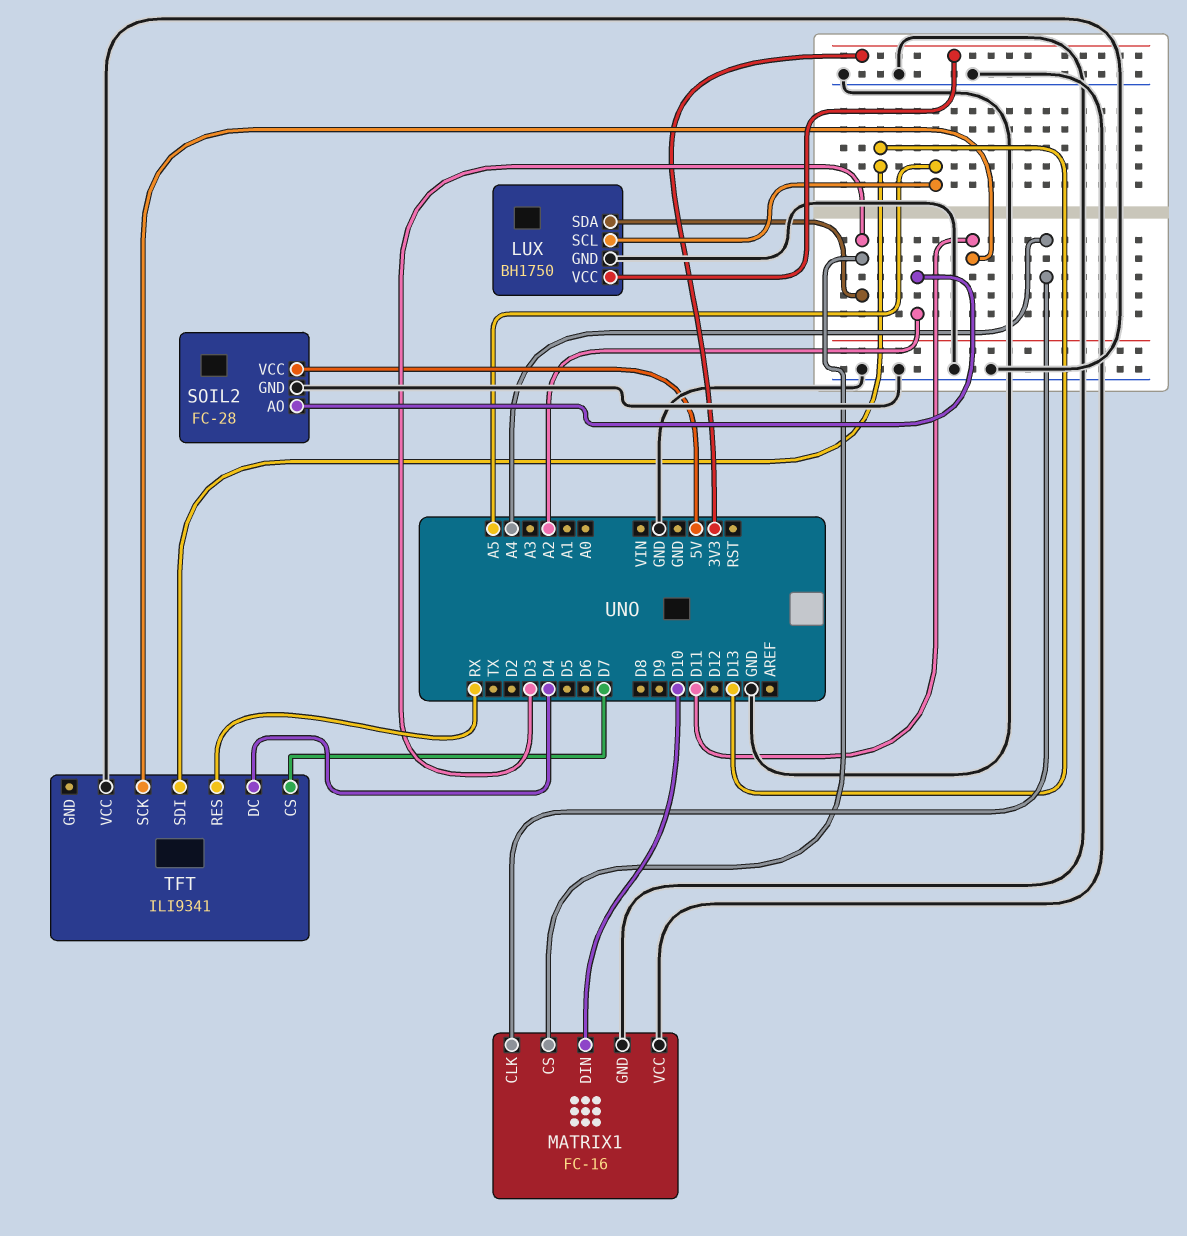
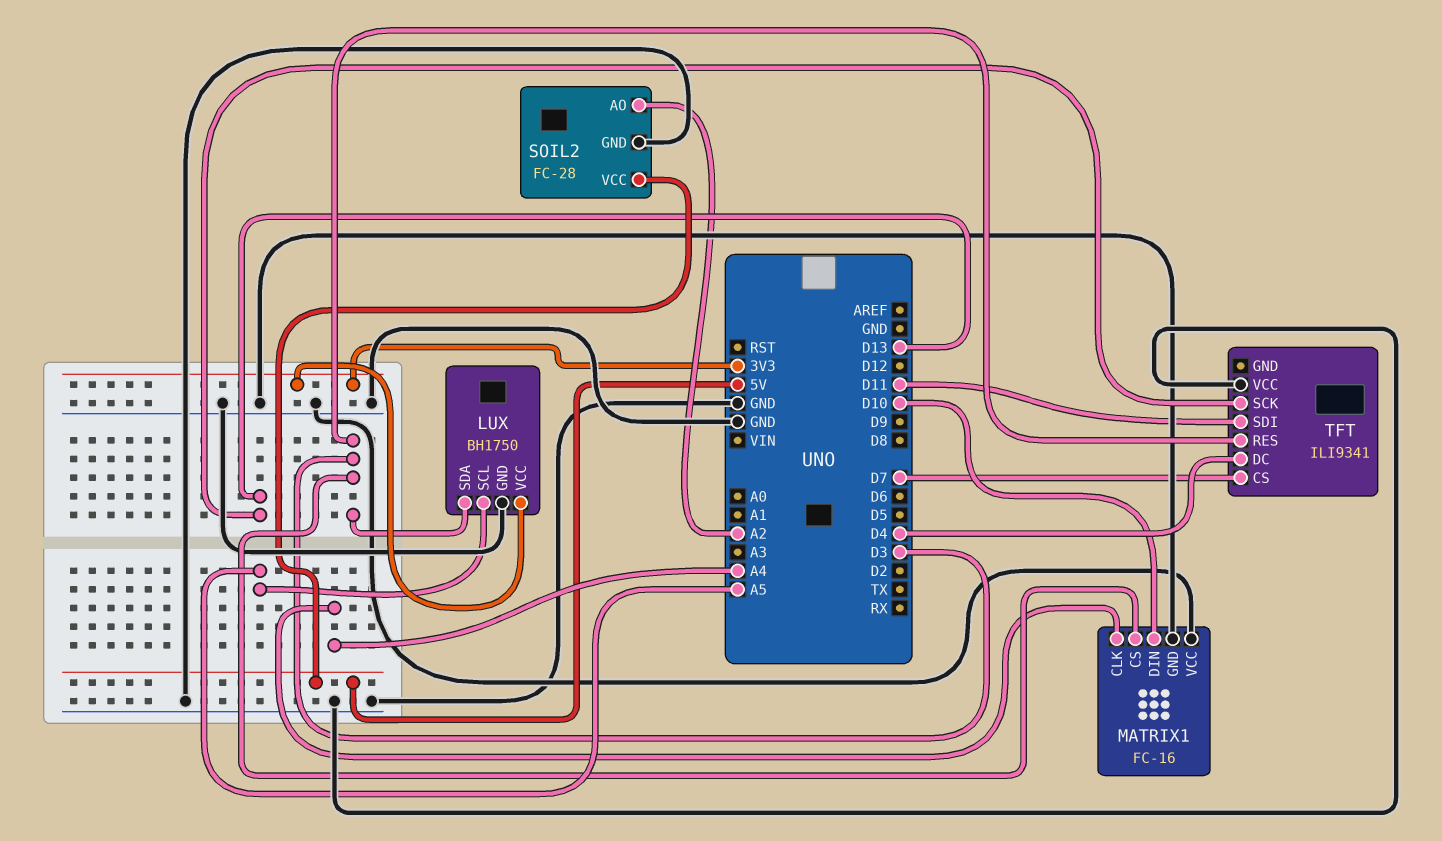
TFT pin RES: RX -> D3
TFT pin SCK: D11 -> D13
TFT pin SDI: D13 -> D11

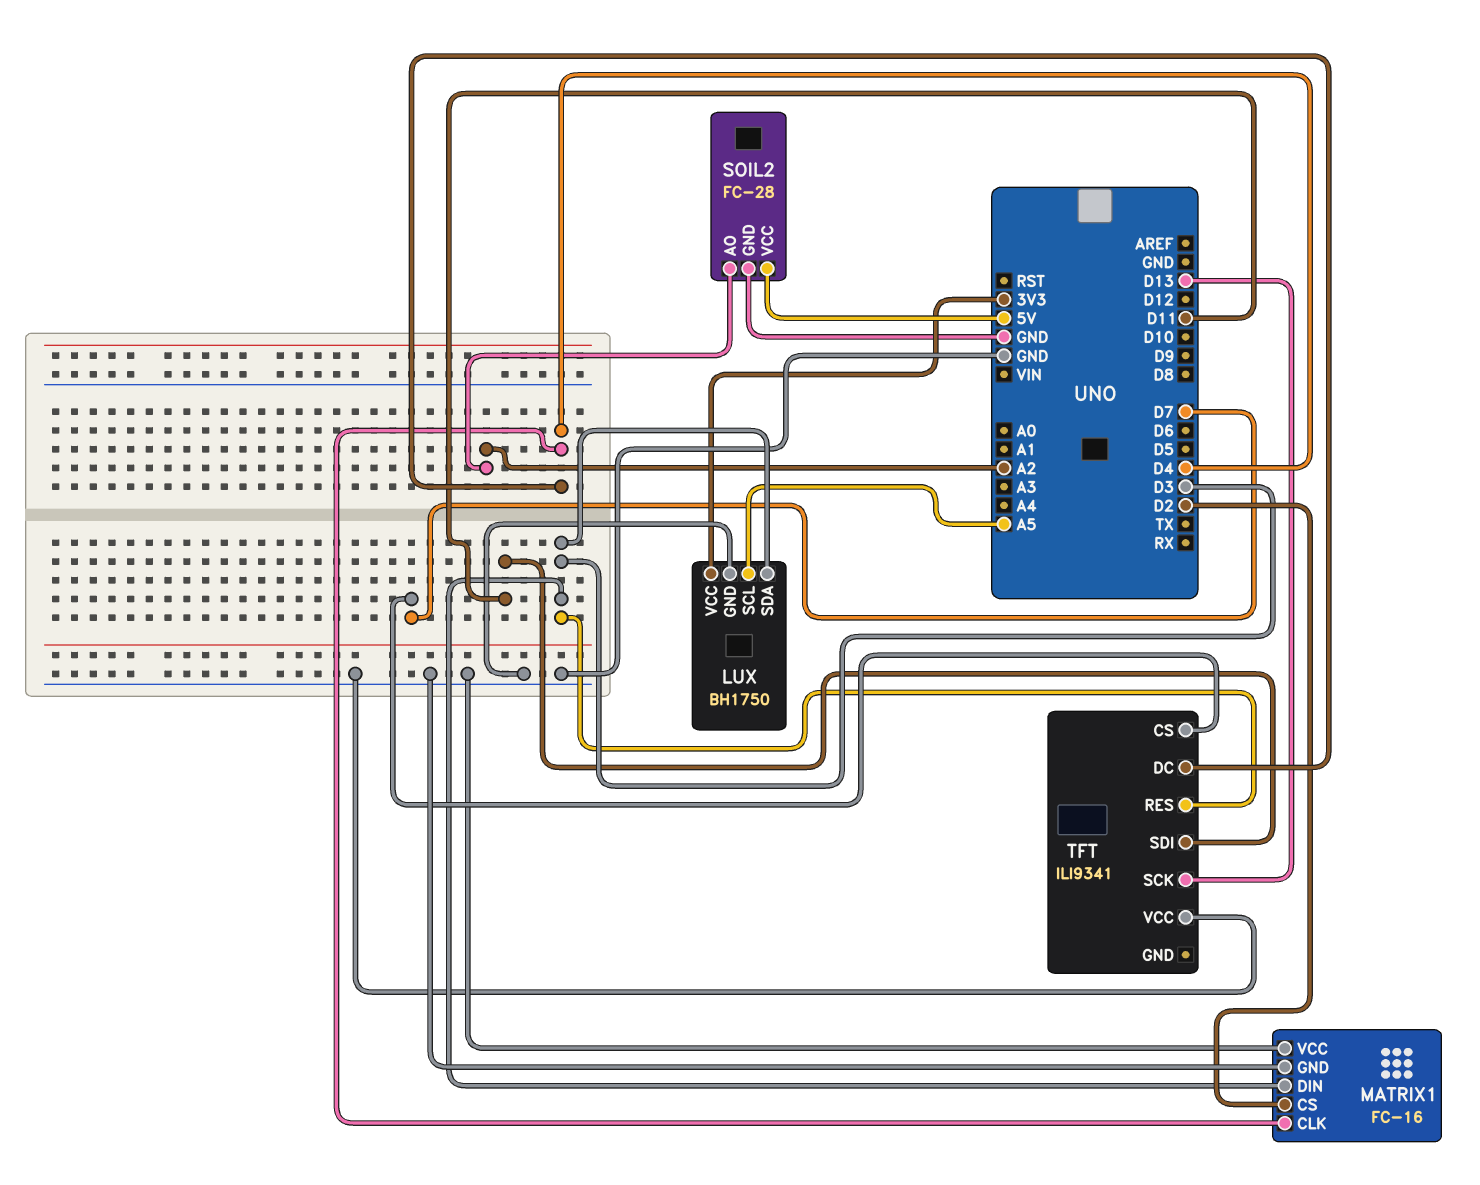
MATRIX1 pin CLK: A4 -> D4
MATRIX1 pin CS: D3 -> D2
MATRIX1 pin DIN: D10 -> D3

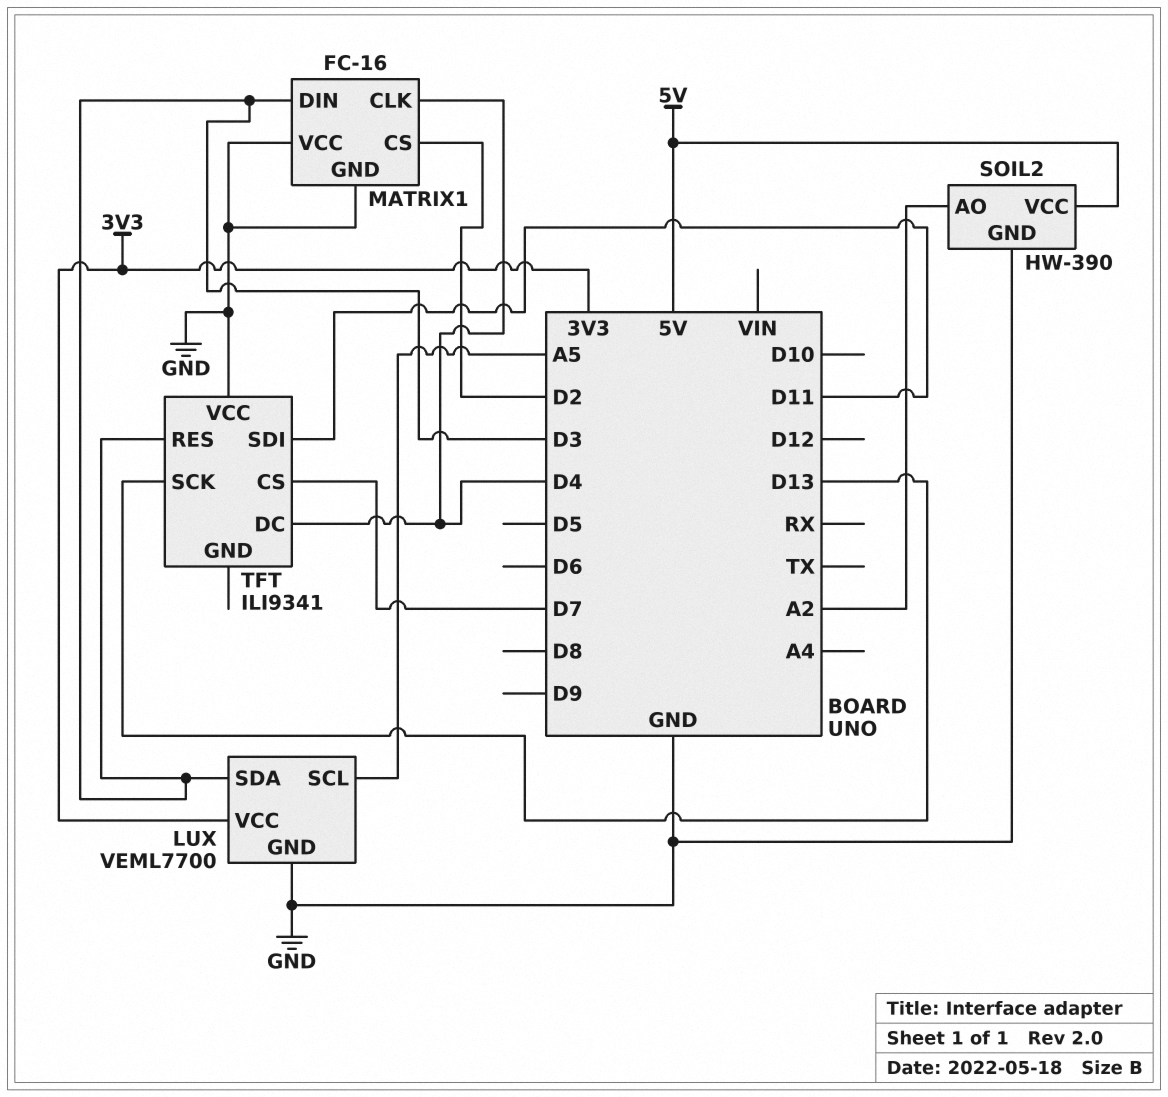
LUX: BH1750 -> VEML7700
SOIL2: FC-28 -> HW-390

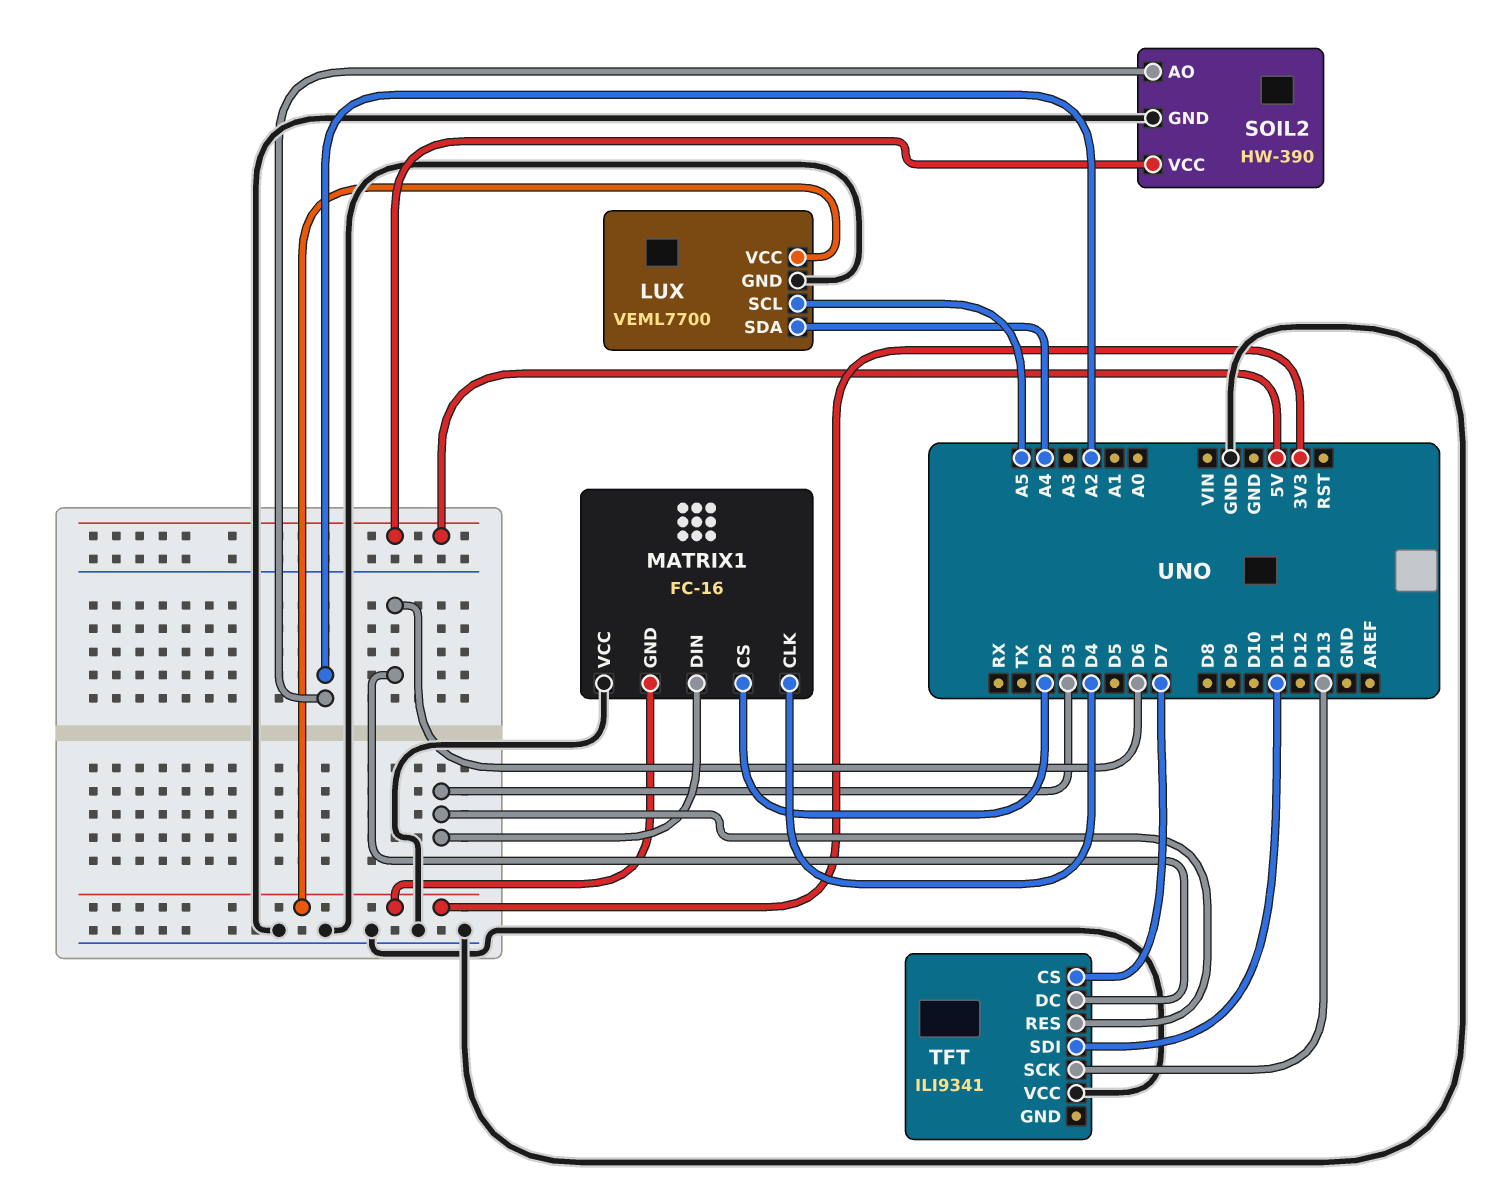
LUX pin SDA: D3 -> A4
MATRIX1 pin GND: GND -> 3V3
TFT pin DC: D4 -> D6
★ ★ ★ ★ ★
Each entry should come back exactly as written, with its pictures omitted.

TFT pin RES: RX -> D3
TFT pin SCK: D11 -> D13
TFT pin SDI: D13 -> D11

MATRIX1 pin CLK: A4 -> D4
MATRIX1 pin CS: D3 -> D2
MATRIX1 pin DIN: D10 -> D3

LUX: BH1750 -> VEML7700
SOIL2: FC-28 -> HW-390

LUX pin SDA: D3 -> A4
MATRIX1 pin GND: GND -> 3V3
TFT pin DC: D4 -> D6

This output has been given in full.